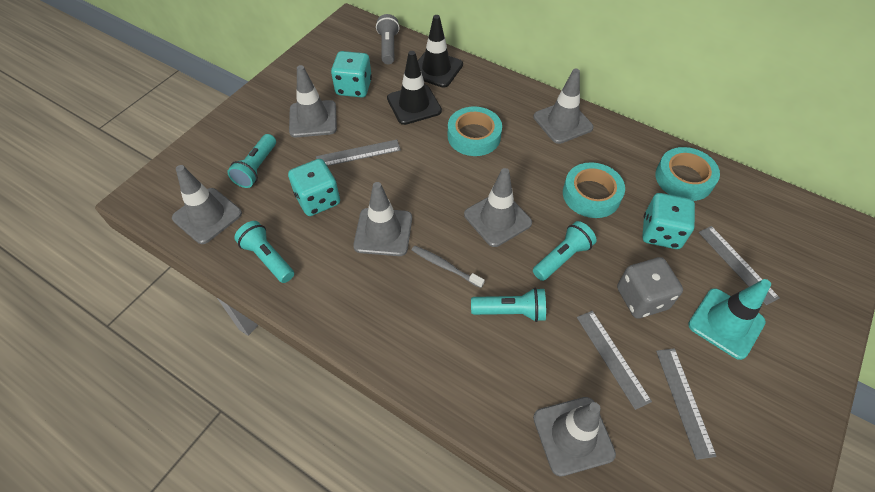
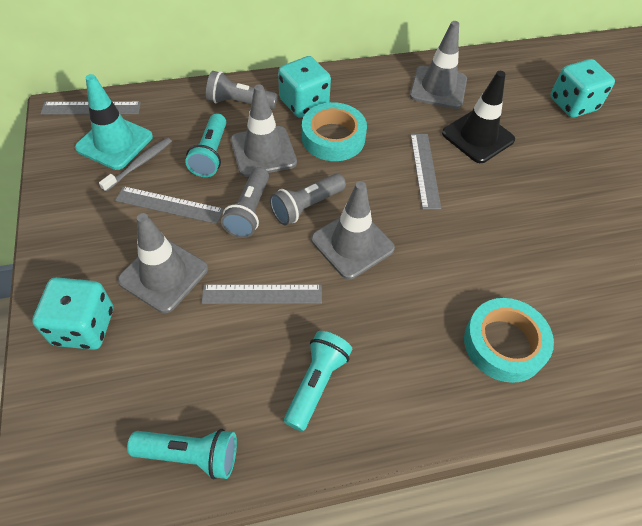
black traffic cone: 2 -> 1
grey dice: 1 -> 0
grey flashlight: 1 -> 3
grey traffic cone: 6 -> 4
turquoise flashlight: 4 -> 3
turquoise tape: 3 -> 2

# # # # #

**Task brief**.
Pictures in the records are to be left out; repeat everything else exactly.

**Worked solution**.
black traffic cone: 2 -> 1
grey dice: 1 -> 0
grey flashlight: 1 -> 3
grey traffic cone: 6 -> 4
turquoise flashlight: 4 -> 3
turquoise tape: 3 -> 2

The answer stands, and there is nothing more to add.